==== Records shown

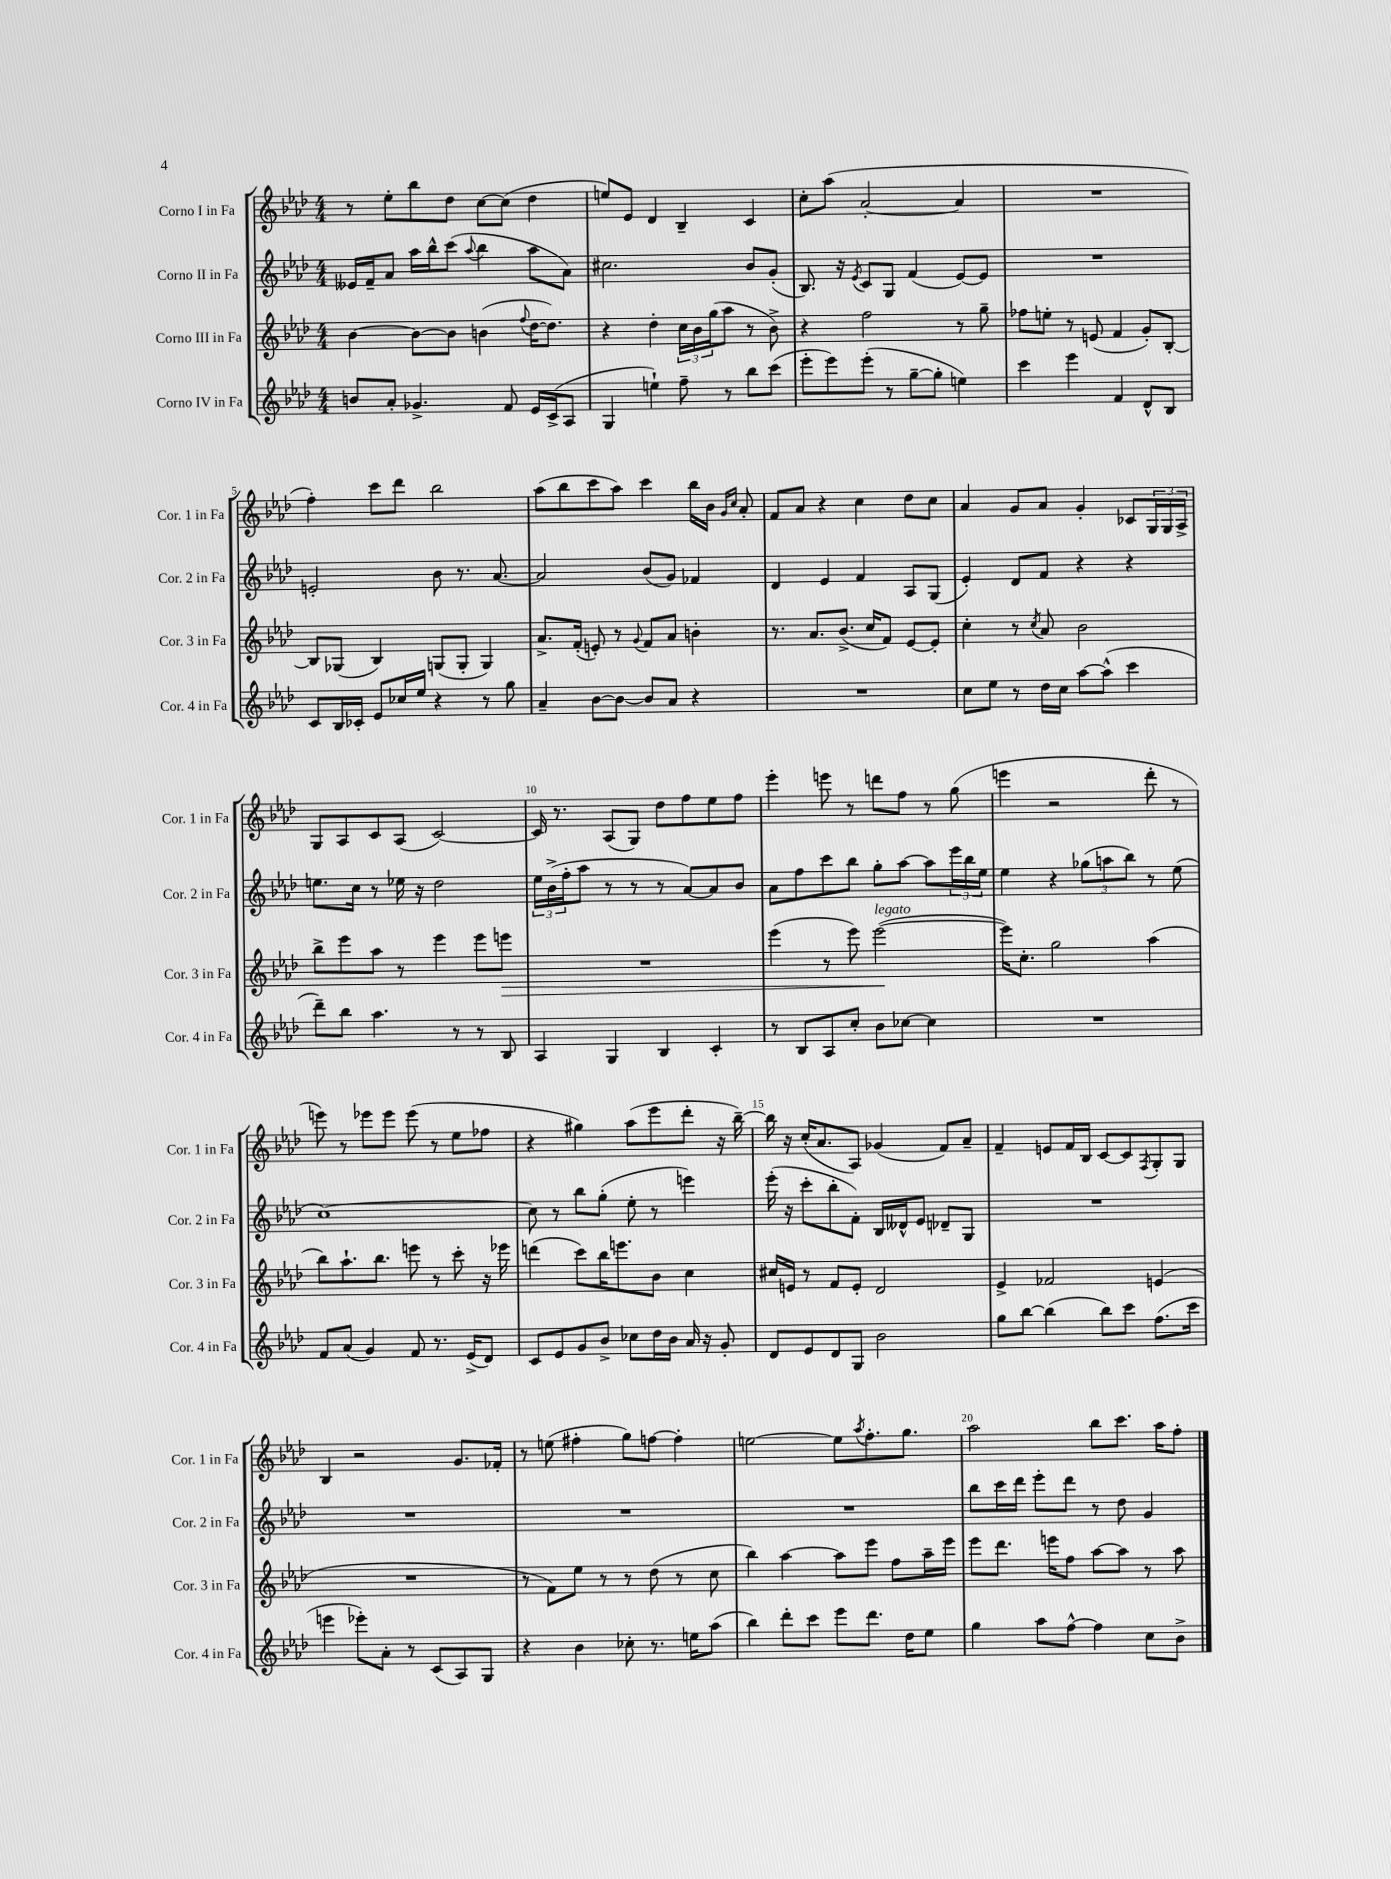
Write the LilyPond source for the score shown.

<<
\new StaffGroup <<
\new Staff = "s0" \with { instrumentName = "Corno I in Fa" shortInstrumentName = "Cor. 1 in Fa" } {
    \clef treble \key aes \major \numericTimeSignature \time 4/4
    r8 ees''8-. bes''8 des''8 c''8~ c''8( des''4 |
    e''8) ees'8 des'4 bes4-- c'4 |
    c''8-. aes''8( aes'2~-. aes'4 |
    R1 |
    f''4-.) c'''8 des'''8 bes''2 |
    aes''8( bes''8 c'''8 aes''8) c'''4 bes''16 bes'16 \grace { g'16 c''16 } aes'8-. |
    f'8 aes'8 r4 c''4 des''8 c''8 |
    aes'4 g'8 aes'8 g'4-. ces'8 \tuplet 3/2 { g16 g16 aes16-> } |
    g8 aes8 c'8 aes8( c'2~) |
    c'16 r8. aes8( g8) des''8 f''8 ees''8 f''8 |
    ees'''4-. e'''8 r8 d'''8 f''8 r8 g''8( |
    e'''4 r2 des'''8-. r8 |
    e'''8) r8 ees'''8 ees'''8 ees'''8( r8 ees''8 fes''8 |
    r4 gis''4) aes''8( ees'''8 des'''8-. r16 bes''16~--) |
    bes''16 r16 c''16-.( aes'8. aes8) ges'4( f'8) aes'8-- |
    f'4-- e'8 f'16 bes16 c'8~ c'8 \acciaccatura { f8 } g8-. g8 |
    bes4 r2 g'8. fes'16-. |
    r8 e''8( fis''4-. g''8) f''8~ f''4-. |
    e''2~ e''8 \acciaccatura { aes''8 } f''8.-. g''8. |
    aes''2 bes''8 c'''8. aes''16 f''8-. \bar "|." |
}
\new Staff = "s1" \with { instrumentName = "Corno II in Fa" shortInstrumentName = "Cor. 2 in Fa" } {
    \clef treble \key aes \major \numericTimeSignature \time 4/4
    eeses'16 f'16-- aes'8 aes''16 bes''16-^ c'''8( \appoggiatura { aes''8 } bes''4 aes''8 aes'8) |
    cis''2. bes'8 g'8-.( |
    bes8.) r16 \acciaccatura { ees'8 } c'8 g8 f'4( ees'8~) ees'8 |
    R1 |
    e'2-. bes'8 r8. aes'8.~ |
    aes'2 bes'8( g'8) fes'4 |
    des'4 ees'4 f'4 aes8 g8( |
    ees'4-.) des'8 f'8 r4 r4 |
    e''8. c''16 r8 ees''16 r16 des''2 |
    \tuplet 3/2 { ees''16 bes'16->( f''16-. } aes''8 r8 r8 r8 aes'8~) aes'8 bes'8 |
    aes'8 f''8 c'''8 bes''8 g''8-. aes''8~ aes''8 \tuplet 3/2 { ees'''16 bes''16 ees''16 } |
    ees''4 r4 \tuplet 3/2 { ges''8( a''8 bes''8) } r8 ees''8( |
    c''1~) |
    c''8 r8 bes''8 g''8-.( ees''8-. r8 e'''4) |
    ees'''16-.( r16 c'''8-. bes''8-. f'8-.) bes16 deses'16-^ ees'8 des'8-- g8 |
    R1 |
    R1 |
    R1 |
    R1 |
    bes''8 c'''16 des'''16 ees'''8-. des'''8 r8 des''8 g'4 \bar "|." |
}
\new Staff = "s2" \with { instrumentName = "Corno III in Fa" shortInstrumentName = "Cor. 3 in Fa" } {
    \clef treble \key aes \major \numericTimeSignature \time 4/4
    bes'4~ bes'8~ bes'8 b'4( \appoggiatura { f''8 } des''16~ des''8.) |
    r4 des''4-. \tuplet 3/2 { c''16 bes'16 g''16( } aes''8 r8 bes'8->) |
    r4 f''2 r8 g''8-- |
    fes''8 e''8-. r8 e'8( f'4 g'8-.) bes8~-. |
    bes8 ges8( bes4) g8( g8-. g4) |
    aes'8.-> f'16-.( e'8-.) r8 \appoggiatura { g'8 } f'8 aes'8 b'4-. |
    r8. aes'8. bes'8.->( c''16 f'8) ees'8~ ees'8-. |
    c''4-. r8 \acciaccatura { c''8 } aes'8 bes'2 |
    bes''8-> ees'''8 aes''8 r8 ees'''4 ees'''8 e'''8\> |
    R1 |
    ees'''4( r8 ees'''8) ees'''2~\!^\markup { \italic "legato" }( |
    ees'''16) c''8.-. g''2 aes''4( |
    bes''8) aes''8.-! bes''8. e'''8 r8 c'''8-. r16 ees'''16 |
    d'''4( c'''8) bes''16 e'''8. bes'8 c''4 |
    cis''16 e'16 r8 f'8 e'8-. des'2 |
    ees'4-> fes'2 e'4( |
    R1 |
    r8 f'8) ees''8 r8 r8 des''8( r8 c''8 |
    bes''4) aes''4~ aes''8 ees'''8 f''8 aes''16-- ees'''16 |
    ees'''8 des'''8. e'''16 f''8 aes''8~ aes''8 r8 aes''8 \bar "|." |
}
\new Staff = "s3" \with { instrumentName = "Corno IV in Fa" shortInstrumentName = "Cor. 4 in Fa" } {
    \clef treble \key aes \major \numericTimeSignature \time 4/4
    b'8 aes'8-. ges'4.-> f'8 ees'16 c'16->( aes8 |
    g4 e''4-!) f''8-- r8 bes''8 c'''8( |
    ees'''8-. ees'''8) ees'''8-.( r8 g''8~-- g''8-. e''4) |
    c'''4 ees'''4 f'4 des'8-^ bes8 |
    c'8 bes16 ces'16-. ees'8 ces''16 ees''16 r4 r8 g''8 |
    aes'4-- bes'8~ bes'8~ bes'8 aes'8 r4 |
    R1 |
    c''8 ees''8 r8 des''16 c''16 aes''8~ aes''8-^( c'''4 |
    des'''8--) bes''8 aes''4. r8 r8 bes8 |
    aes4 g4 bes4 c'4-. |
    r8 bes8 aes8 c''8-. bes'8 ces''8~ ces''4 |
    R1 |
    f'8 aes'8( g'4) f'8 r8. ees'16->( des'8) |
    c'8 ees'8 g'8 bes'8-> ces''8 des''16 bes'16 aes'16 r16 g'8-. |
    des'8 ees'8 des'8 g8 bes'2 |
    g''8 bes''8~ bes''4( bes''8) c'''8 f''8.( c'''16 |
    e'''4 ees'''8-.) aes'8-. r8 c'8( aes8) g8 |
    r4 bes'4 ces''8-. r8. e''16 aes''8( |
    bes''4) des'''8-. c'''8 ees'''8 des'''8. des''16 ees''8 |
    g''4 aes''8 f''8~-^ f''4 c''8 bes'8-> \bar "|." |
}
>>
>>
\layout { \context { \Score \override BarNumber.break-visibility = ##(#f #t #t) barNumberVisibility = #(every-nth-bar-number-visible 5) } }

========
==== Records shown

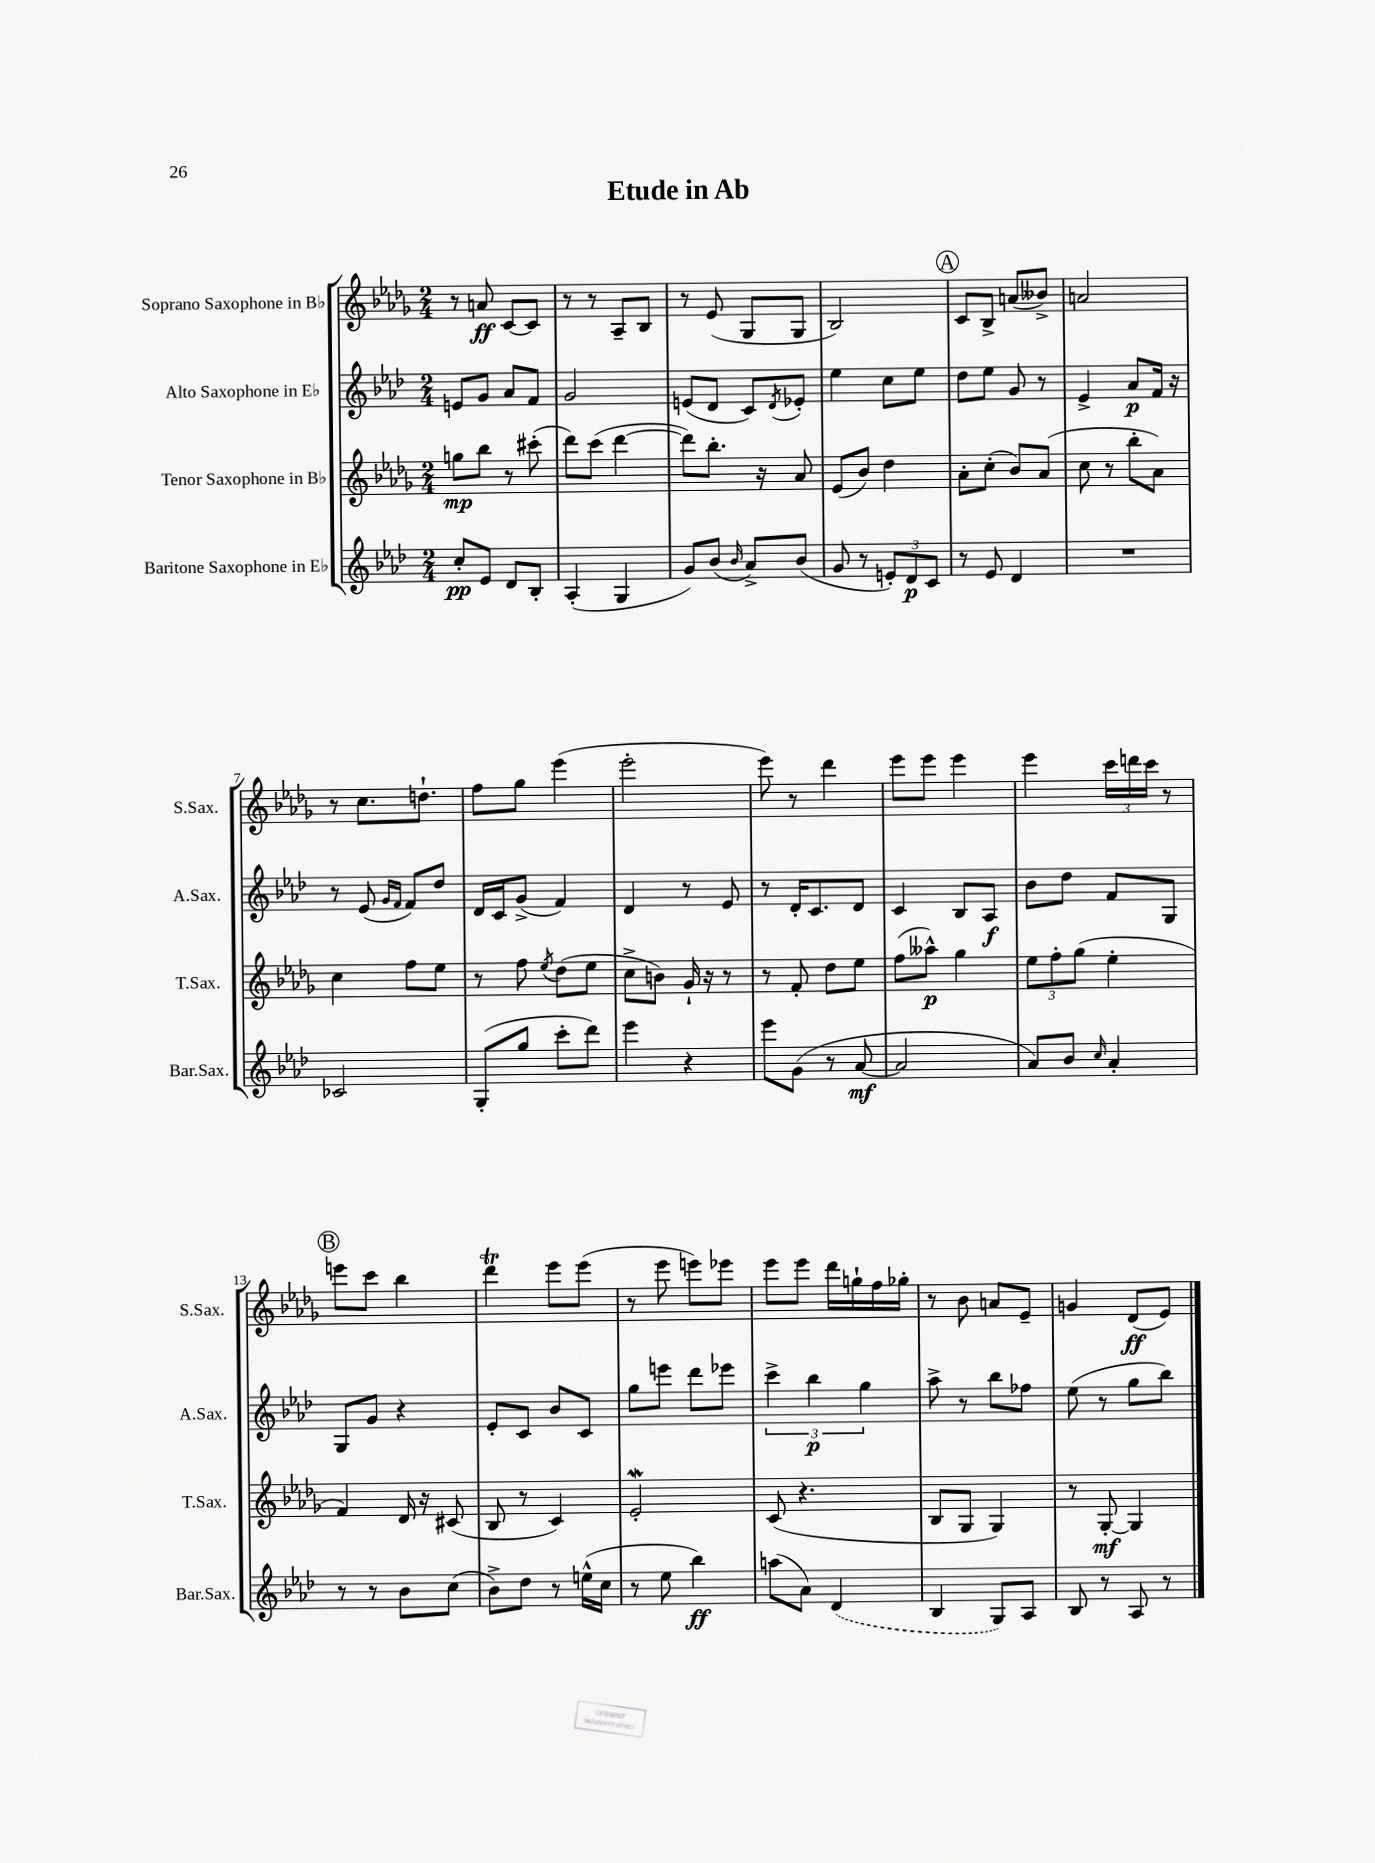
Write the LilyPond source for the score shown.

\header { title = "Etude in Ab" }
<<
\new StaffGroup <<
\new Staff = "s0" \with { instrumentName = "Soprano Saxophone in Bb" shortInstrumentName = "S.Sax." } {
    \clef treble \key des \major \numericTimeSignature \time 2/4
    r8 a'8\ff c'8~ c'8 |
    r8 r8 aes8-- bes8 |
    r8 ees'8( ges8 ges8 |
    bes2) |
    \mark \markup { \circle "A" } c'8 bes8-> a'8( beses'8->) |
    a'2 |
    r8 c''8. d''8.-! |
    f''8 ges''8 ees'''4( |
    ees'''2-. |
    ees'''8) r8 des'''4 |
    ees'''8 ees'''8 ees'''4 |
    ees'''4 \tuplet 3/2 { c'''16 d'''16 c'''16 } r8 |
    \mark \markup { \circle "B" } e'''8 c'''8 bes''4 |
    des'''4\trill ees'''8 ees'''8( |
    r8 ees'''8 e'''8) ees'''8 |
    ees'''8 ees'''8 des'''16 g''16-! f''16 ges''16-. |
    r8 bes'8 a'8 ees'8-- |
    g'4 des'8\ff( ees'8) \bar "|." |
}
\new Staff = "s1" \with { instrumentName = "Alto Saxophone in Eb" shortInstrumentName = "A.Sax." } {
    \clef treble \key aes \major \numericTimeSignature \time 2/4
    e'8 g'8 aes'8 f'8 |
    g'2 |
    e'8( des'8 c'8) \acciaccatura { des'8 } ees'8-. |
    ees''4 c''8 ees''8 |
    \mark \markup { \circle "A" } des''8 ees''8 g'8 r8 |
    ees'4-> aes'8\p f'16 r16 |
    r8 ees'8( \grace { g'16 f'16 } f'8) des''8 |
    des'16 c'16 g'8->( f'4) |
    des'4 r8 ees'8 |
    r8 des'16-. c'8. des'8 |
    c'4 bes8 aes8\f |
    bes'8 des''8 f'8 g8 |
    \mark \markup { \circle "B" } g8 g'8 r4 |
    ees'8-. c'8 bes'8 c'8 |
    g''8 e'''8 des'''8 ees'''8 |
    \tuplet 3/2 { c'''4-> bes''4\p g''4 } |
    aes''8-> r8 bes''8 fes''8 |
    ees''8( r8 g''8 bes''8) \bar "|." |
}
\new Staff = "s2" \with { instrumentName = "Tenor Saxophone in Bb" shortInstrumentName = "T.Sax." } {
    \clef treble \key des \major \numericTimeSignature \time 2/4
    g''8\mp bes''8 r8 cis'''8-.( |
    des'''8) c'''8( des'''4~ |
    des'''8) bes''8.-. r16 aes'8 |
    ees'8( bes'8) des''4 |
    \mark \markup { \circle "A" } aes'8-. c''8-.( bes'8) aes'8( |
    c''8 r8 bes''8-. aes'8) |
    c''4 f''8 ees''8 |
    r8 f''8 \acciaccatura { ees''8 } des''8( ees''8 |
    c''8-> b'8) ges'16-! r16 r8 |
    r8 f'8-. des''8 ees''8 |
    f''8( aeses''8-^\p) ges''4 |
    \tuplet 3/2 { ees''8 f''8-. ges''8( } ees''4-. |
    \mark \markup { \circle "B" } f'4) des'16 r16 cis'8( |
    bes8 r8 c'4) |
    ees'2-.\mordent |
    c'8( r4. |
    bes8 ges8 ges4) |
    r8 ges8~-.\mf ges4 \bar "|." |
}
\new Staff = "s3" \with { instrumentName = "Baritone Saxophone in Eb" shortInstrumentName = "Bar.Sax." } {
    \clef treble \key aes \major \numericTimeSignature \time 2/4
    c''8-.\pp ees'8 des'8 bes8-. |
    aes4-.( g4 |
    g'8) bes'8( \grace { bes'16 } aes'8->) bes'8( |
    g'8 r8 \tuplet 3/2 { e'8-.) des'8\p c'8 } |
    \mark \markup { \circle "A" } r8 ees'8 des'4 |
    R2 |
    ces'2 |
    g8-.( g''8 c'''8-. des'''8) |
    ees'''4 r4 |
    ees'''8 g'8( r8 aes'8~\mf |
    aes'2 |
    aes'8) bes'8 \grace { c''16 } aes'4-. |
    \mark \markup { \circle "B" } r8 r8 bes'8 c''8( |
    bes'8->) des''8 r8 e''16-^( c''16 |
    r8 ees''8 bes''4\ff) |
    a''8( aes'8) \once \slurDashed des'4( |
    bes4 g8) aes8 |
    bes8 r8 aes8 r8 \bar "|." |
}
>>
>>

========

_What is required_:
Show every line of the material above that contains the string "grace", reproducing each line in full.

_Task result_:
    aes''8( bes''8 c'''8 aes''8) c'''4 bes''16 bes'16 \grace { g'16 c''16 } aes'8-. |
    r8 ees'8( \grace { g'16 f'16 } f'8) des''8 |
    g'8) bes'8( \grace { bes'16 } aes'8->) bes'8( |
    aes'8) bes'8 \grace { c''16 } aes'4-. |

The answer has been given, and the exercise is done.